[Records contained in a dataset]
--------------------------------
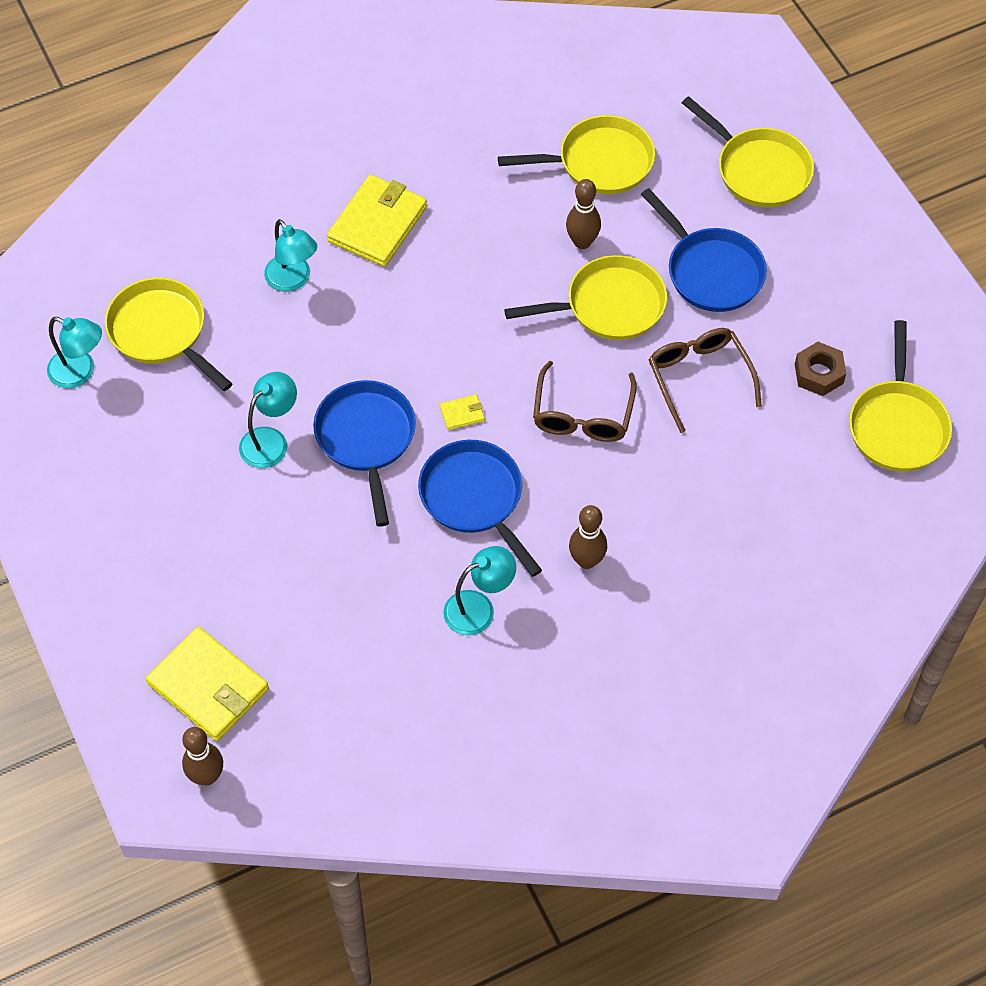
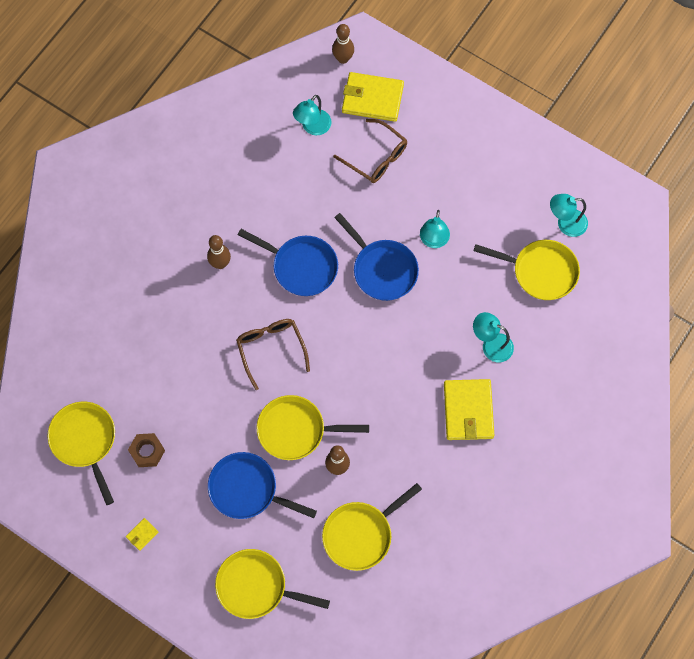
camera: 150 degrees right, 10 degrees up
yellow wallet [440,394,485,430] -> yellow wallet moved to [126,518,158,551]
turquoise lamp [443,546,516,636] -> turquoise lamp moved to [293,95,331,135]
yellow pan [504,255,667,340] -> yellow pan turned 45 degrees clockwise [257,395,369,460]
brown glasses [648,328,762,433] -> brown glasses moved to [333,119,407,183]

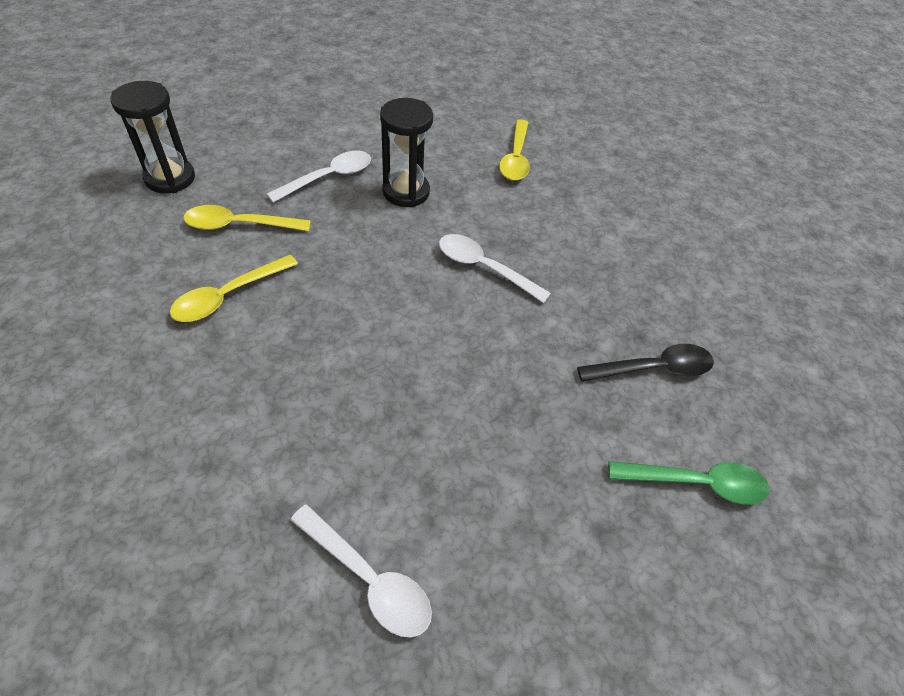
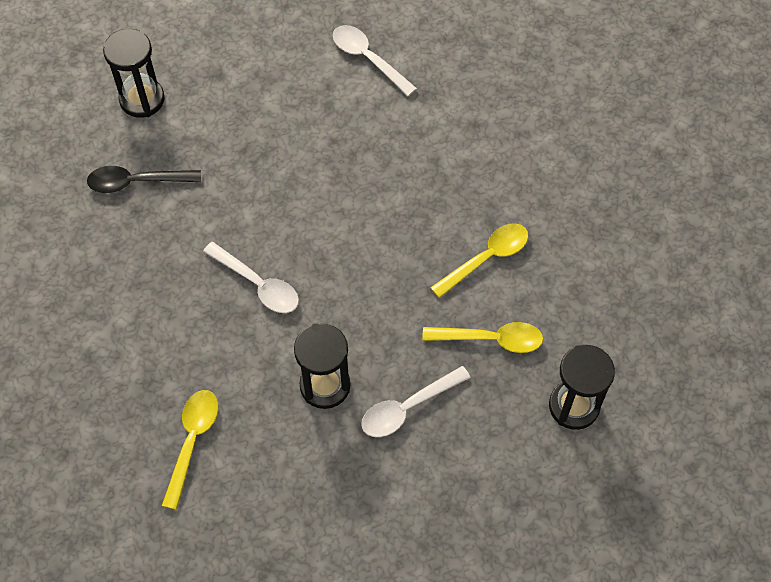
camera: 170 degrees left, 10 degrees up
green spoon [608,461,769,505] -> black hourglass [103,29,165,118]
--------------------------------
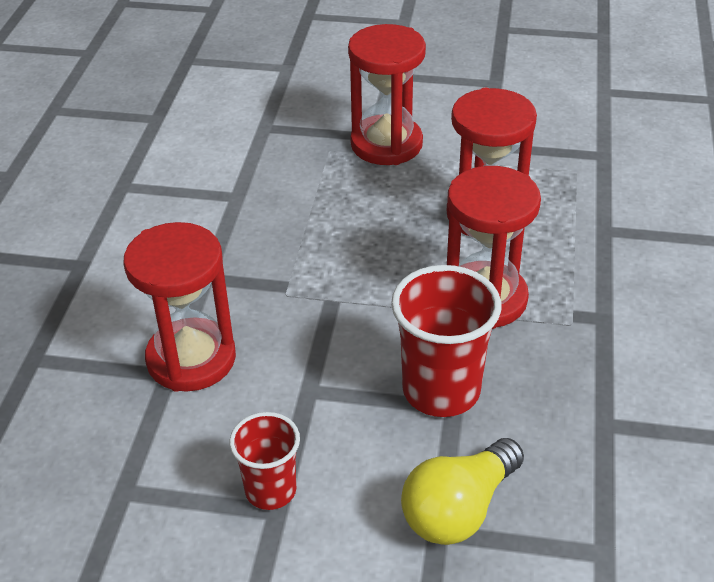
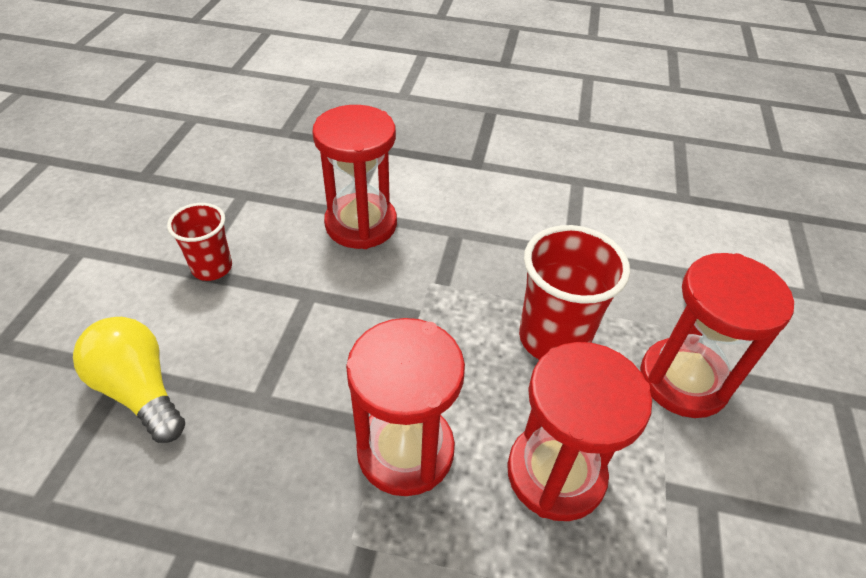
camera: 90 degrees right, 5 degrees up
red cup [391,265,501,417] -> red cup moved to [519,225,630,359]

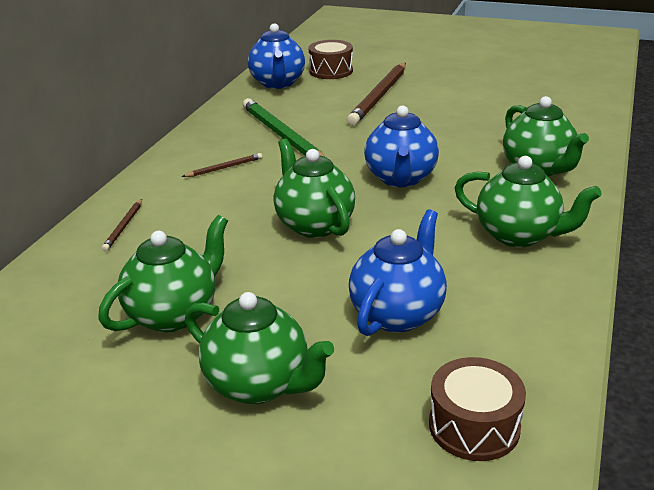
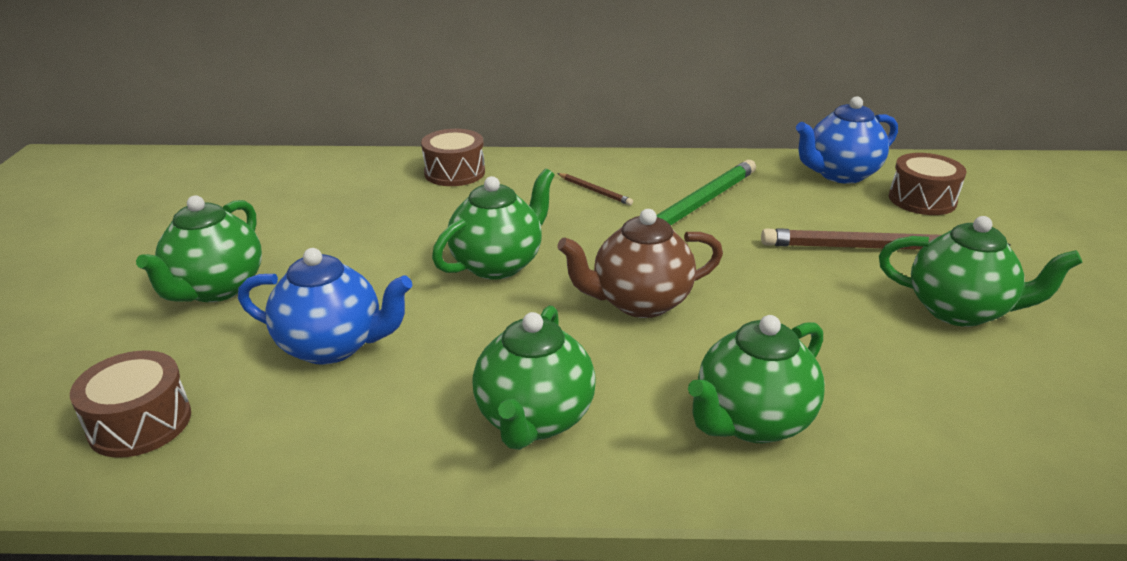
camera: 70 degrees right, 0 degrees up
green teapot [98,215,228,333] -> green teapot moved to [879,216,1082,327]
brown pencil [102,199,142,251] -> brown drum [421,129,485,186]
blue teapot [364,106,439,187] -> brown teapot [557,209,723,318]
--------------------------------
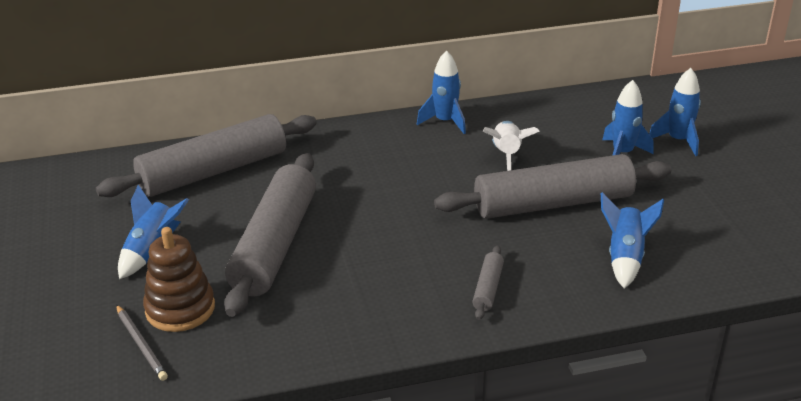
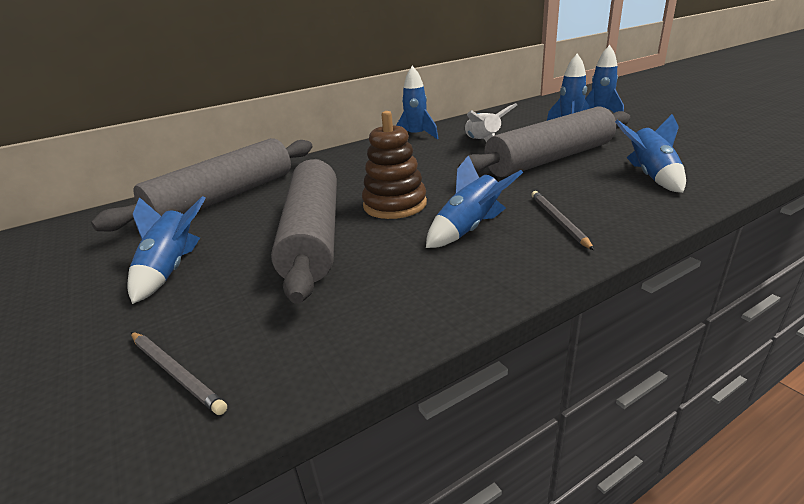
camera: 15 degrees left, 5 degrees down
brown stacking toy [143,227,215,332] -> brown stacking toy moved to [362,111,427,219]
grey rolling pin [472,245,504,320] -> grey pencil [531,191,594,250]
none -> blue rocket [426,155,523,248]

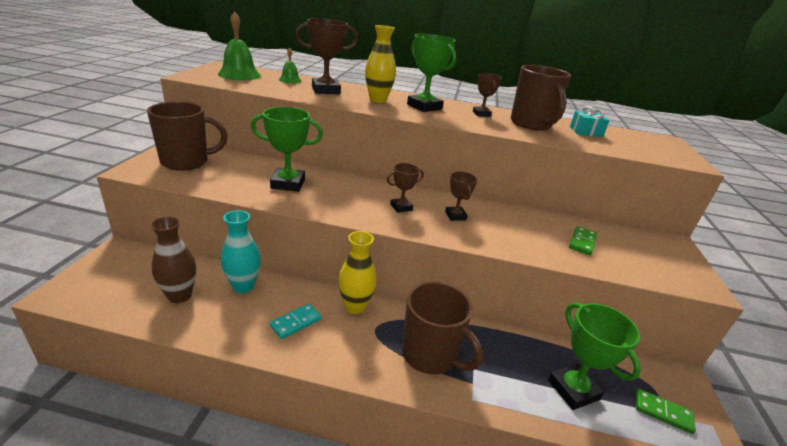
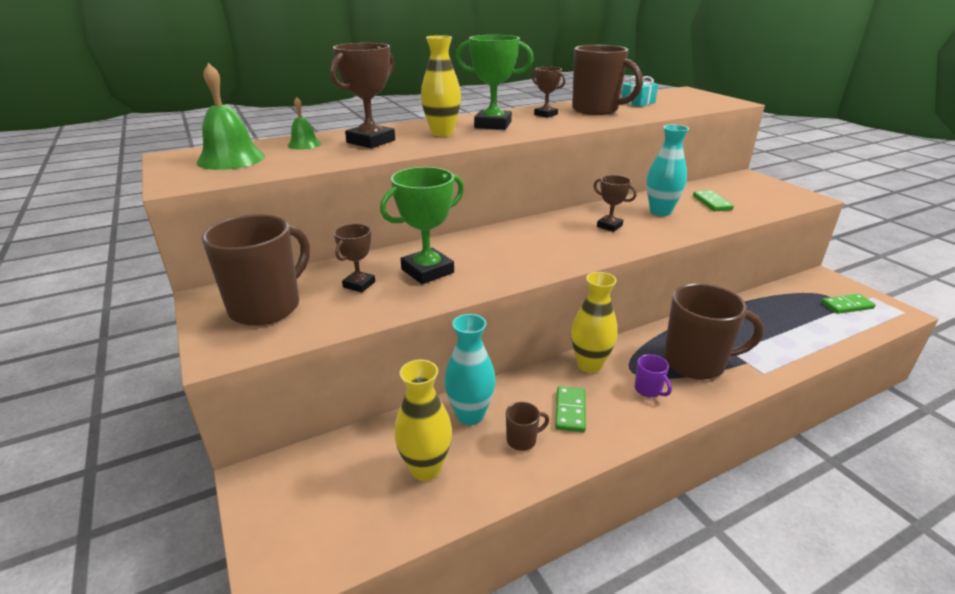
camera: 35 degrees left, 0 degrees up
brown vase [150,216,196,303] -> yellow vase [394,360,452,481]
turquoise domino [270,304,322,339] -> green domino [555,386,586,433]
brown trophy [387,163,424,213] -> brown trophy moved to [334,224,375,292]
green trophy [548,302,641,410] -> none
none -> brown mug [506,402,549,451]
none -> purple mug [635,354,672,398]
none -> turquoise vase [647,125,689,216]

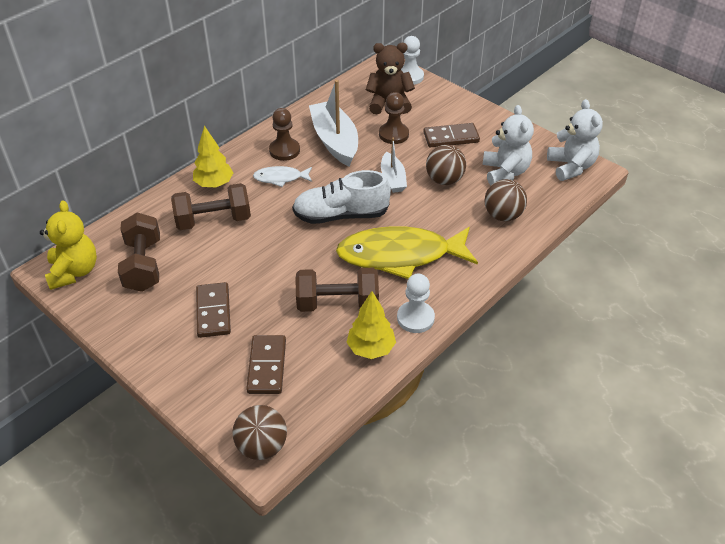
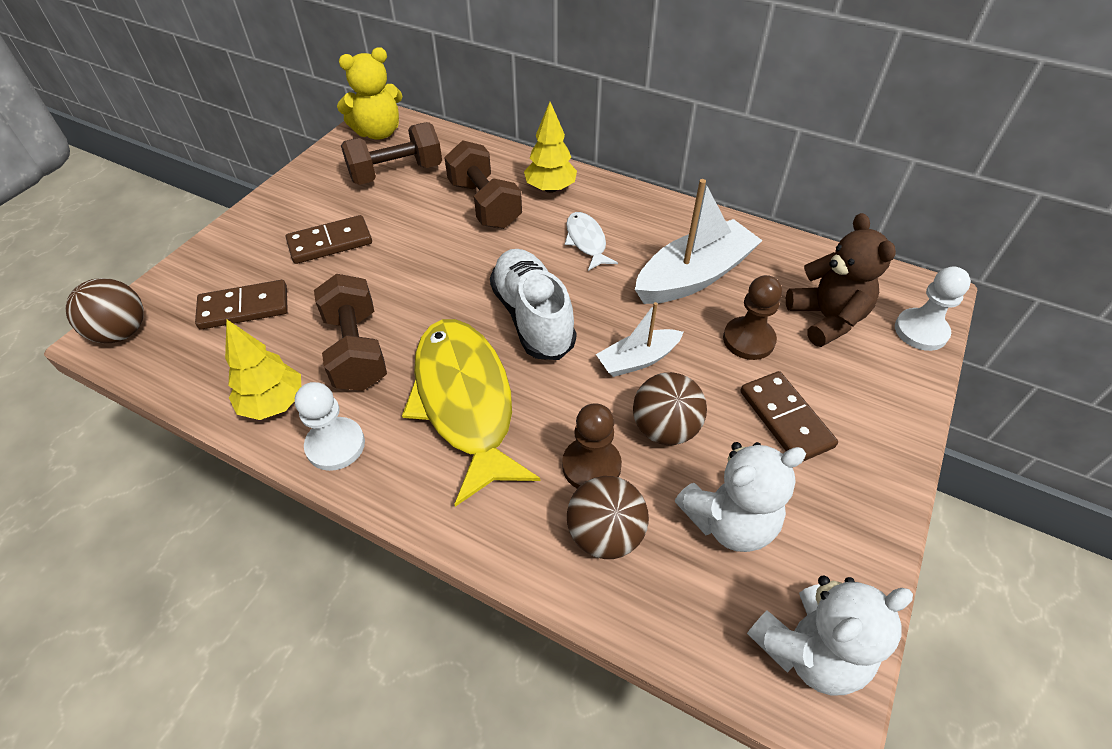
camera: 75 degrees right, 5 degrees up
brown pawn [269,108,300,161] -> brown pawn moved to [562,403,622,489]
--------------------------------
# EXERCISE BRIEF
Return, exactly as they stand, the lines above from the one with "red cup [391,265,501,417]" to the one with "blue teapot [364,106,439,187]", omitting any pictures among them.

# EXERCISE RESULT
red cup [391,265,501,417] -> red cup moved to [519,225,630,359]

camera: 70 degrees right, 0 degrees up
green teapot [98,215,228,333] -> green teapot moved to [879,216,1082,327]
brown pencil [102,199,142,251] -> brown drum [421,129,485,186]
blue teapot [364,106,439,187] -> brown teapot [557,209,723,318]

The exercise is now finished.